TASK MATERIAL:
☆ ☆ ☆ ☆ ☆
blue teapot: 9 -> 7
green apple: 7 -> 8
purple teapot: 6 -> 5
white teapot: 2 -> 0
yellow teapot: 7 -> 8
☆ ☆ ☆ ☆ ☆
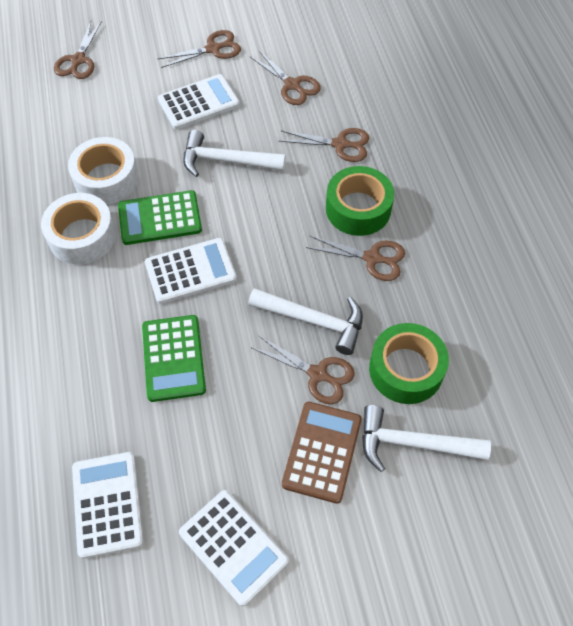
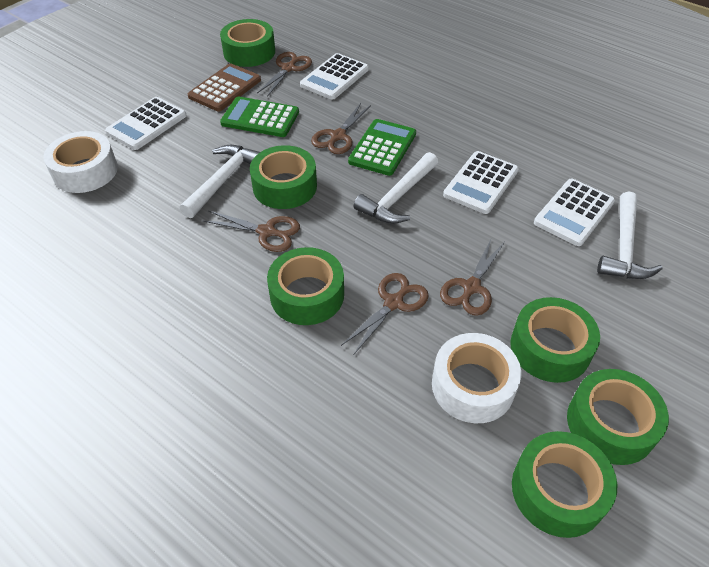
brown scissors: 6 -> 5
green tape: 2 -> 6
☆ ☆ ☆ ☆ ☆
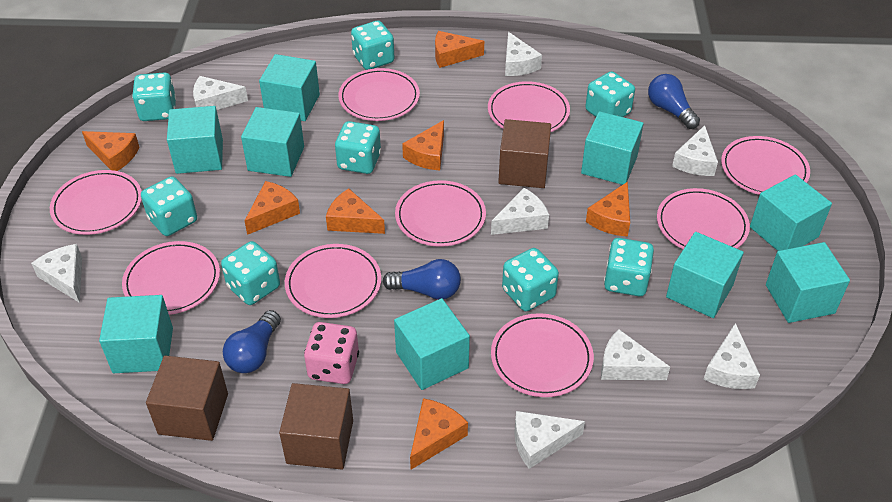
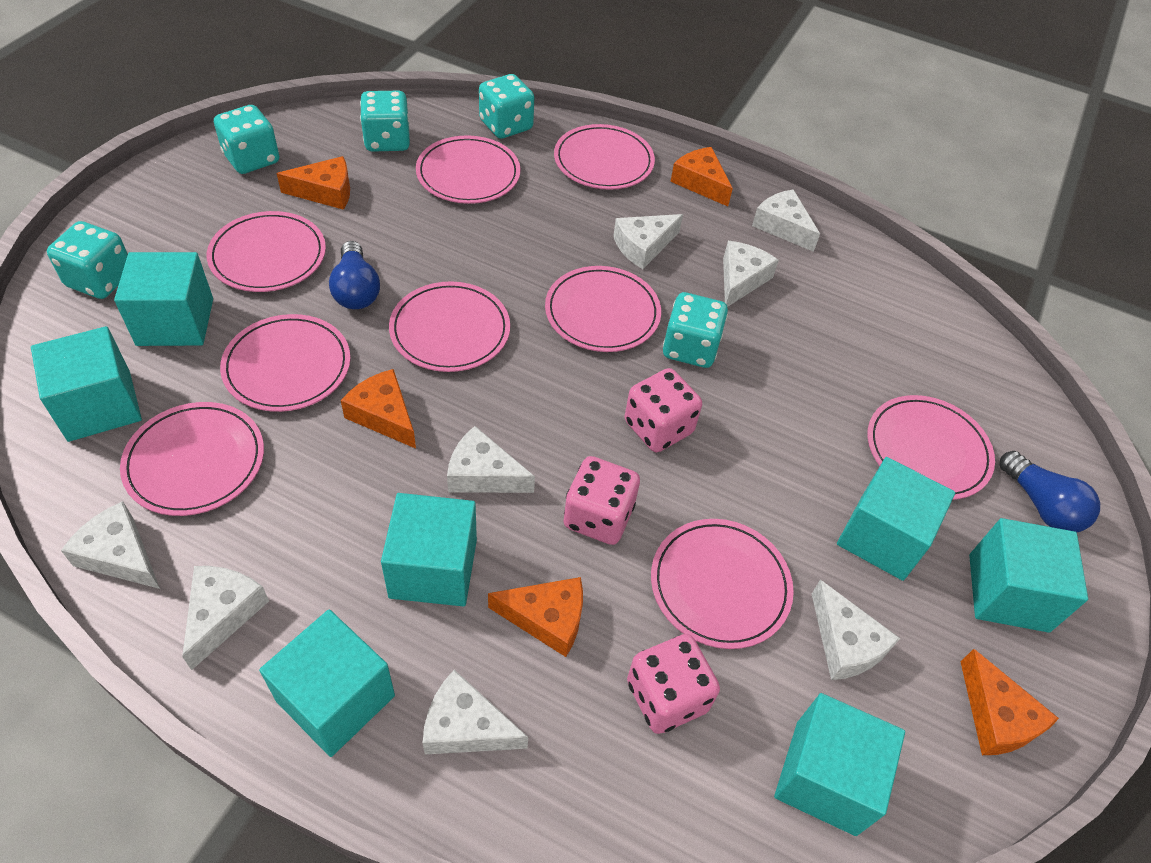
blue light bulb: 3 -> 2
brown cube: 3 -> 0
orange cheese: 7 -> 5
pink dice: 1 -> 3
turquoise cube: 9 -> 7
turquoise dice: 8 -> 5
☆ ☆ ☆ ☆ ☆
REQUIRED ACTION: Across the listing, how many lines contain "turquoise"? State the number and nothing else.

SOLUTION FOR THIS EXERCISE: 2